Segment Start: Supplied entries

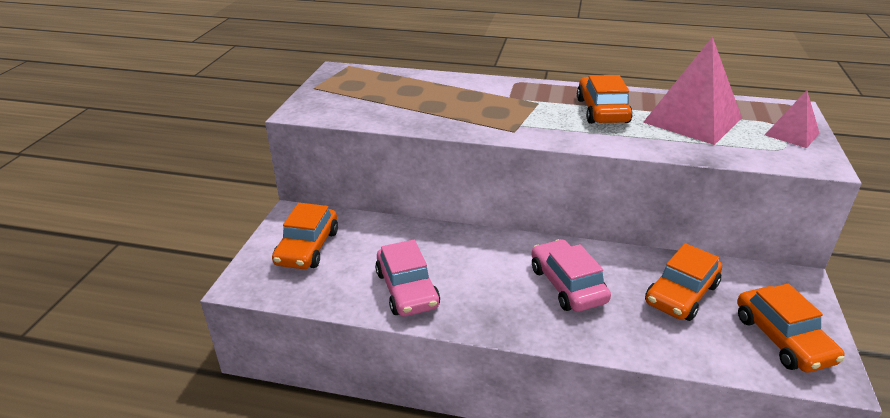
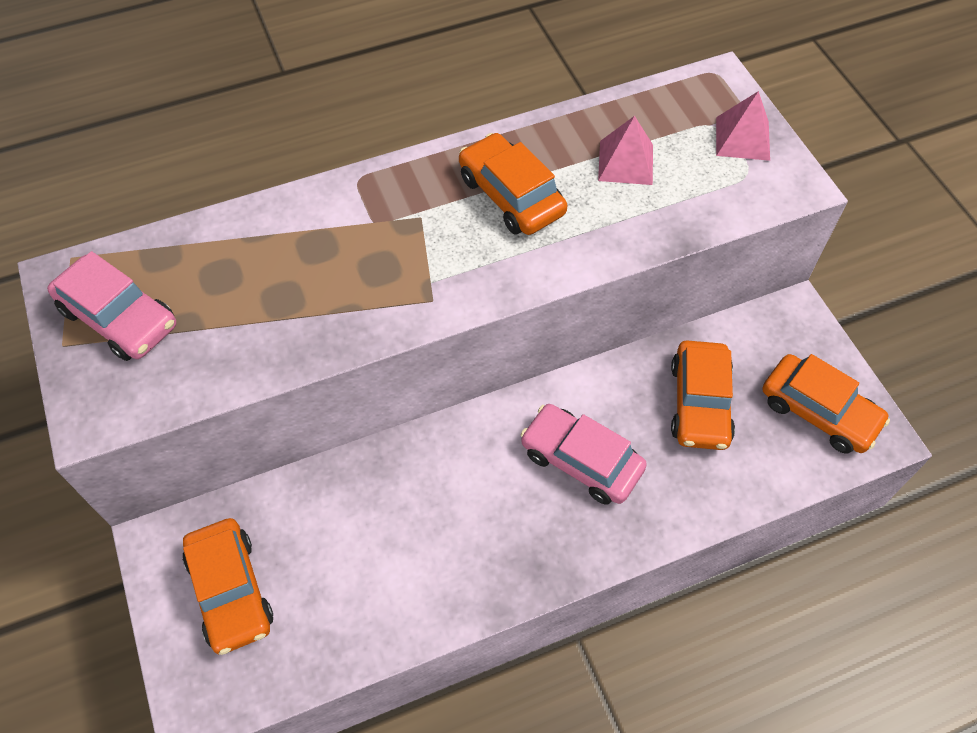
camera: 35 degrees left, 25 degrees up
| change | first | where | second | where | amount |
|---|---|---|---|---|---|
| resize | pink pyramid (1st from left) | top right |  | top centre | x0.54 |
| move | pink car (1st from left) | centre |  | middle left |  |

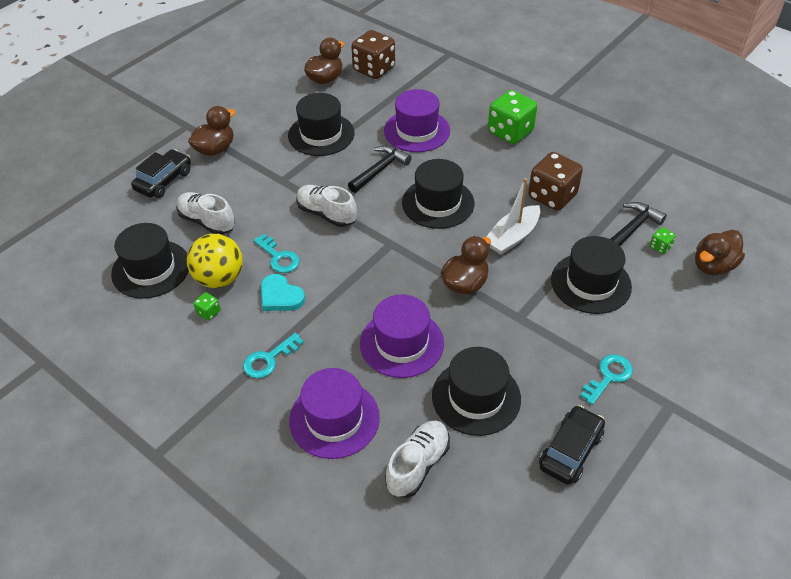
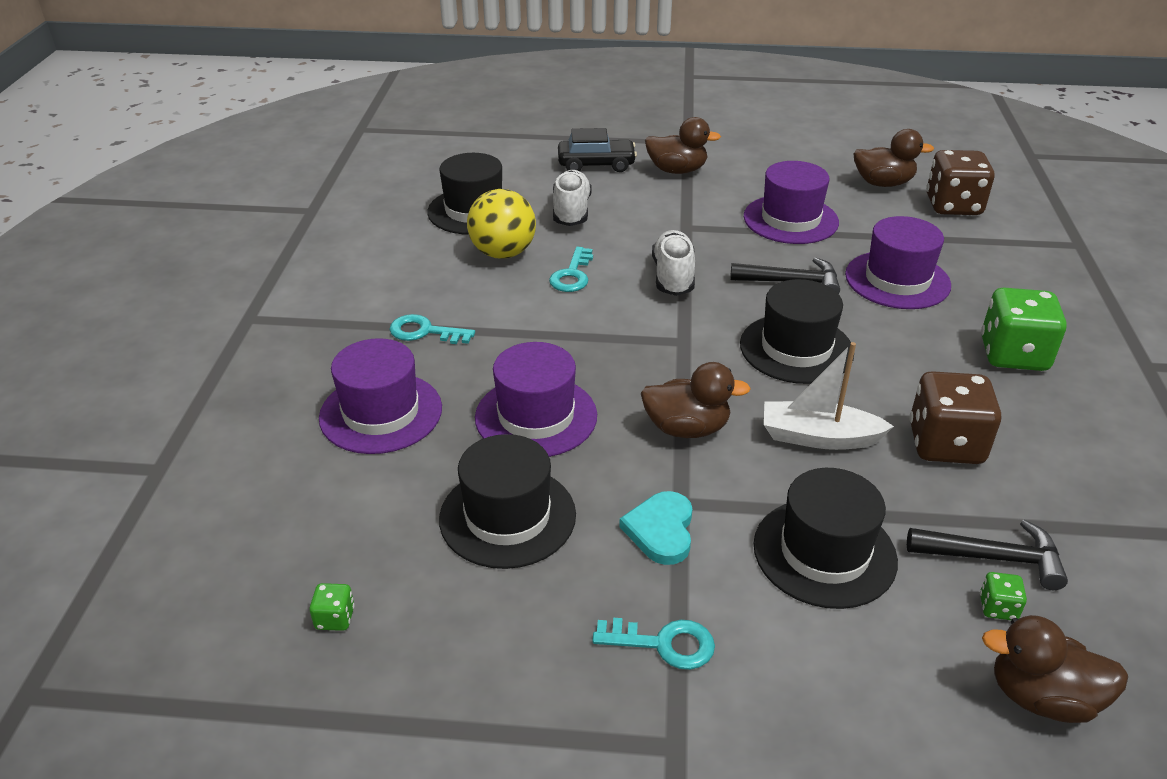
camera: 55 degrees right, 10 degrees down
| change | first | where | second | where | amount |
|---|---|---|---|---|---|
| recolor | ebony tall hat (2nd from left) | top centre | royal purple tall hat (3rd from left) | top right |  |
| move | teal heart | centre |  | bottom centre |  |
| move | leaf-green die (1st from left) | middle left |  | bottom left |  |
| delete | ebony car (2nd from left) | bottom right |  |  |  |
| delete | white shoe (3rd from left) | bottom centre |  |  |  |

Segment End: Supplied entries

Your task ->
What is needed is an exact copy of the entries, without any images.

Answer below ->
camera: 35 degrees left, 25 degrees up
| change | first | where | second | where | amount |
|---|---|---|---|---|---|
| resize | pink pyramid (1st from left) | top right |  | top centre | x0.54 |
| move | pink car (1st from left) | centre |  | middle left |  |

camera: 55 degrees right, 10 degrees down
| change | first | where | second | where | amount |
|---|---|---|---|---|---|
| recolor | ebony tall hat (2nd from left) | top centre | royal purple tall hat (3rd from left) | top right |  |
| move | teal heart | centre |  | bottom centre |  |
| move | leaf-green die (1st from left) | middle left |  | bottom left |  |
| delete | ebony car (2nd from left) | bottom right |  |  |  |
| delete | white shoe (3rd from left) | bottom centre |  |  |  |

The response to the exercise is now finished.